| Exercise inputs |

- - - -

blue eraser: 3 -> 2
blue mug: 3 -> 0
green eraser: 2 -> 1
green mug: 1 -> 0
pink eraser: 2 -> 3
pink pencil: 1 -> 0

- - - -

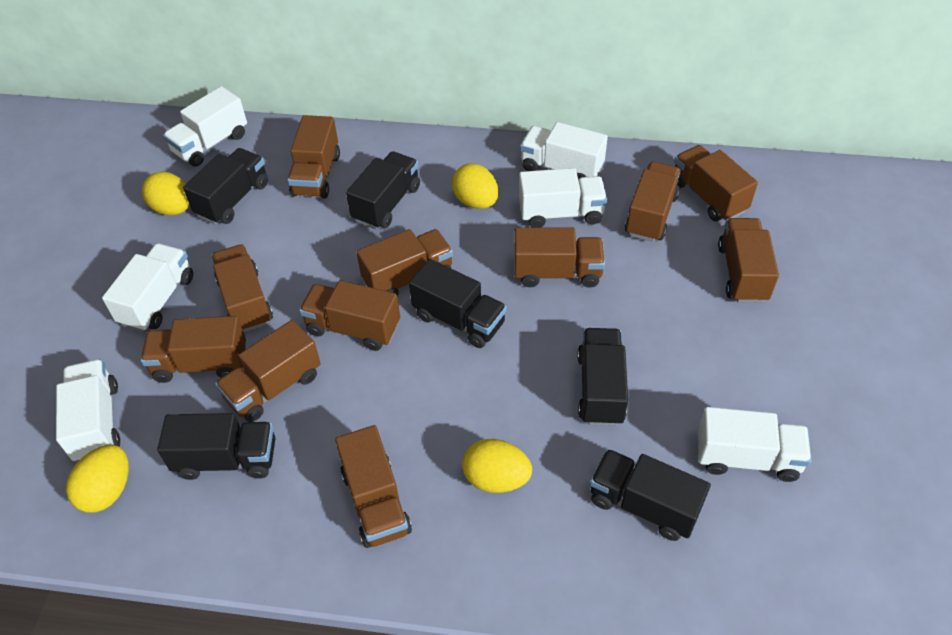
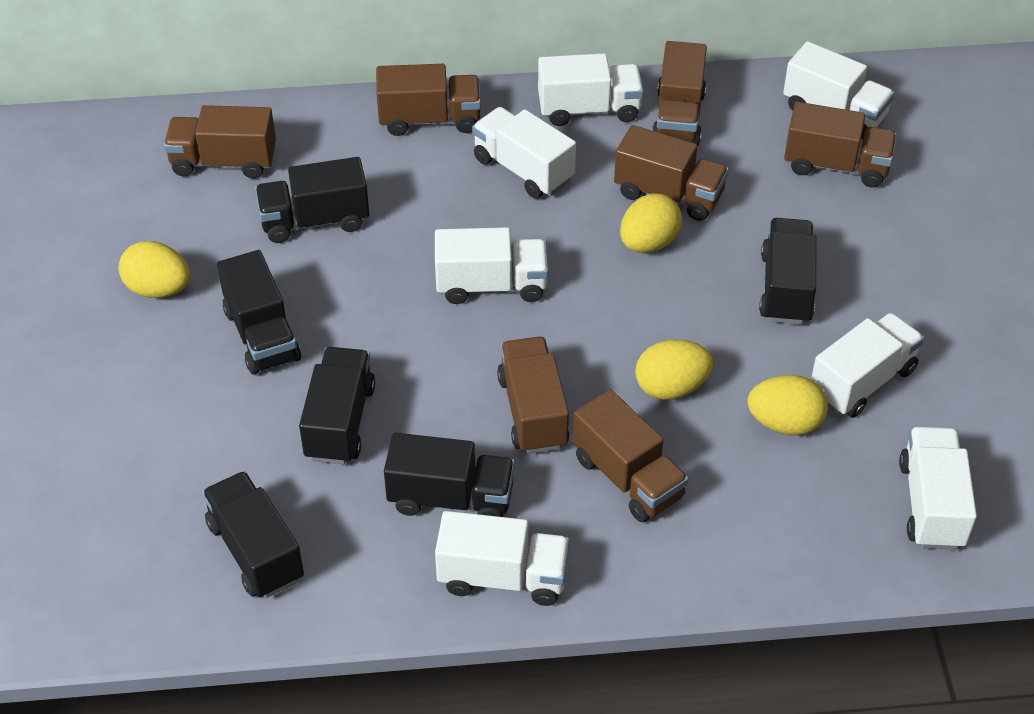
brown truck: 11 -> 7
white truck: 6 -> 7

- - - -

| What the task requires |
Within the listing above, give again exactly every line from the line with "green eraser: 2 -> 1" through the line with "pink pencil: 1 -> 0", both included, and no other line.

| Task answer |
green eraser: 2 -> 1
green mug: 1 -> 0
pink eraser: 2 -> 3
pink pencil: 1 -> 0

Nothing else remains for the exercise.